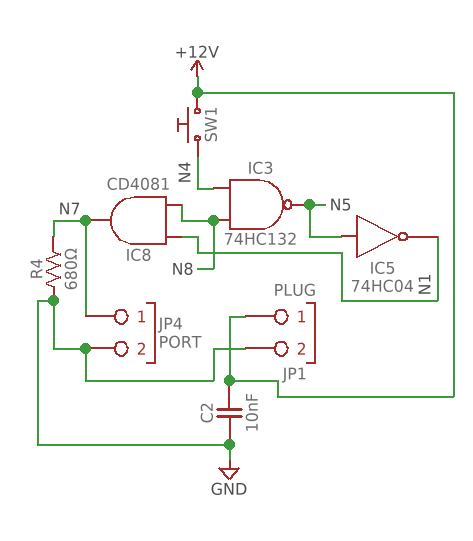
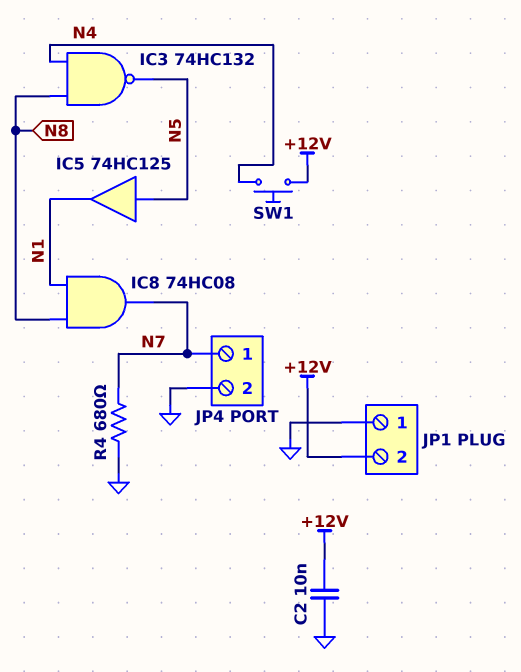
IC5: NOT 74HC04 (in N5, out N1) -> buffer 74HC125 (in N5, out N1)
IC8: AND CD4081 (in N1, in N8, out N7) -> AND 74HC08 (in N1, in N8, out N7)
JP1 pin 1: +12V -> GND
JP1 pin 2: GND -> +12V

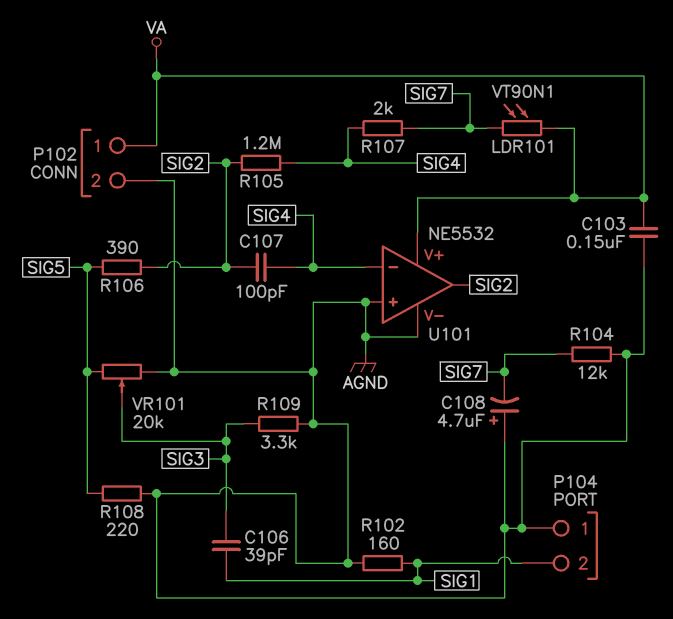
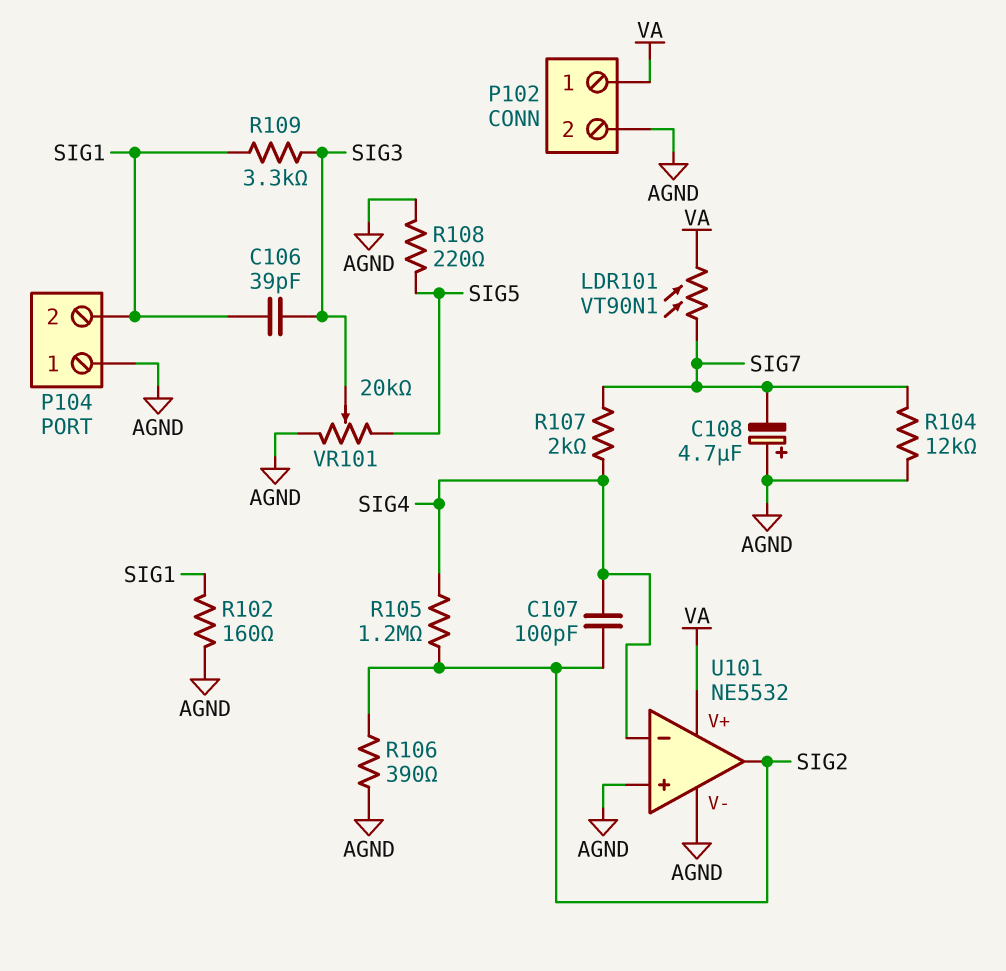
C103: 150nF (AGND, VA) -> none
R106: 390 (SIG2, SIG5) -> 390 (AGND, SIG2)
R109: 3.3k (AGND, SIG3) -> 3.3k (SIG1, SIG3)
※
[Activity]: Each line above must be set down exactly, though no picture should be carried over.

[Reply to the task]:
IC5: NOT 74HC04 (in N5, out N1) -> buffer 74HC125 (in N5, out N1)
IC8: AND CD4081 (in N1, in N8, out N7) -> AND 74HC08 (in N1, in N8, out N7)
JP1 pin 1: +12V -> GND
JP1 pin 2: GND -> +12V

C103: 150nF (AGND, VA) -> none
R106: 390 (SIG2, SIG5) -> 390 (AGND, SIG2)
R109: 3.3k (AGND, SIG3) -> 3.3k (SIG1, SIG3)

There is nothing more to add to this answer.